# [Exercise goal]
Print word for word the records from the line containing "yellow line at" through the end.

# [Data extracted from a collection]
◆ ◆ ◆ ◆
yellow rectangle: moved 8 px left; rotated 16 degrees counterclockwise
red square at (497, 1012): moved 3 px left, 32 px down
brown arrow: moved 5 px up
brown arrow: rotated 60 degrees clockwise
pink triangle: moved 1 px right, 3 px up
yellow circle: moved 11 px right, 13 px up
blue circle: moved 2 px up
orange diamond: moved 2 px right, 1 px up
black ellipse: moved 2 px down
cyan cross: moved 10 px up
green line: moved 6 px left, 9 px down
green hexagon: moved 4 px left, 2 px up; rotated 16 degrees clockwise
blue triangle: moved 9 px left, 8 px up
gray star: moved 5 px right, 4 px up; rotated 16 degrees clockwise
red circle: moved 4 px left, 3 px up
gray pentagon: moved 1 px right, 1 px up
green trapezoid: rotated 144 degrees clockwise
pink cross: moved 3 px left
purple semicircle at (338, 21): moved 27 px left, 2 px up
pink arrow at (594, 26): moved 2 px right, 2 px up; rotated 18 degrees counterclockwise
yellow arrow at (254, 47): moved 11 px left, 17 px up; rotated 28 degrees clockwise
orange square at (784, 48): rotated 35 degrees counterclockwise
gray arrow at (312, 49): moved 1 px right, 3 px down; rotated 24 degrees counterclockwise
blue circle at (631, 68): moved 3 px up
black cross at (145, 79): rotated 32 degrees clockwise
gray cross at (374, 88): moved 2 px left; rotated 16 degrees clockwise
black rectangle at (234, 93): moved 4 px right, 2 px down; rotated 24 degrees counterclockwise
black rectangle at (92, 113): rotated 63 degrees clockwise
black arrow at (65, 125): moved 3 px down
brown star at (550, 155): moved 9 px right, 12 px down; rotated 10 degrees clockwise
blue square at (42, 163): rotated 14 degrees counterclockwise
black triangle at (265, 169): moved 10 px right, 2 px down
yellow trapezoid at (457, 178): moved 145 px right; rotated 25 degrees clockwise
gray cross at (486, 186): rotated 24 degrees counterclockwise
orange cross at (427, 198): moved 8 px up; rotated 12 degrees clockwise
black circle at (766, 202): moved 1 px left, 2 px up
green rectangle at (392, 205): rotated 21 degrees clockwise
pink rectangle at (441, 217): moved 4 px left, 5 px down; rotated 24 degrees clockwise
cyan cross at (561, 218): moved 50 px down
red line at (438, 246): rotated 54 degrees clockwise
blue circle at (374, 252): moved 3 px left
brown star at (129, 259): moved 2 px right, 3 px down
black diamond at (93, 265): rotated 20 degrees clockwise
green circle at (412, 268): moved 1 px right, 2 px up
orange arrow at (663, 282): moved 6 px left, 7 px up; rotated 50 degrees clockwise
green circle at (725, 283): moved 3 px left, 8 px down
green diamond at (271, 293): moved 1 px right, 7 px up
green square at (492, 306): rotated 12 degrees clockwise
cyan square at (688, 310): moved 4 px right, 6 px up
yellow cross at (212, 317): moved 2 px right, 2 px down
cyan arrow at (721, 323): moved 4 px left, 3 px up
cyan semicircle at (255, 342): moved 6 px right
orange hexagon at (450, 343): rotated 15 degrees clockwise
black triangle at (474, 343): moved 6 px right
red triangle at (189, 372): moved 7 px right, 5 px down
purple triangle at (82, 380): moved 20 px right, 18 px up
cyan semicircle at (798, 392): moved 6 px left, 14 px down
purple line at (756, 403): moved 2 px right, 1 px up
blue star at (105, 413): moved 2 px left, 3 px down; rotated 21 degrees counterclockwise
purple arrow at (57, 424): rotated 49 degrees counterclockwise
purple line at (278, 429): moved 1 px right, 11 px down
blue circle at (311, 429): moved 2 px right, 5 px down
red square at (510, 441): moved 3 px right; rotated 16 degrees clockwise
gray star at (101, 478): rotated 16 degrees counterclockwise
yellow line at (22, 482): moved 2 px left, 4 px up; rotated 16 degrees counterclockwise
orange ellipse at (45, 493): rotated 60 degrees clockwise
◆ ◆ ◆ ◆
# [Solution to this task]
yellow line at (22, 482): moved 2 px left, 4 px up; rotated 16 degrees counterclockwise
orange ellipse at (45, 493): rotated 60 degrees clockwise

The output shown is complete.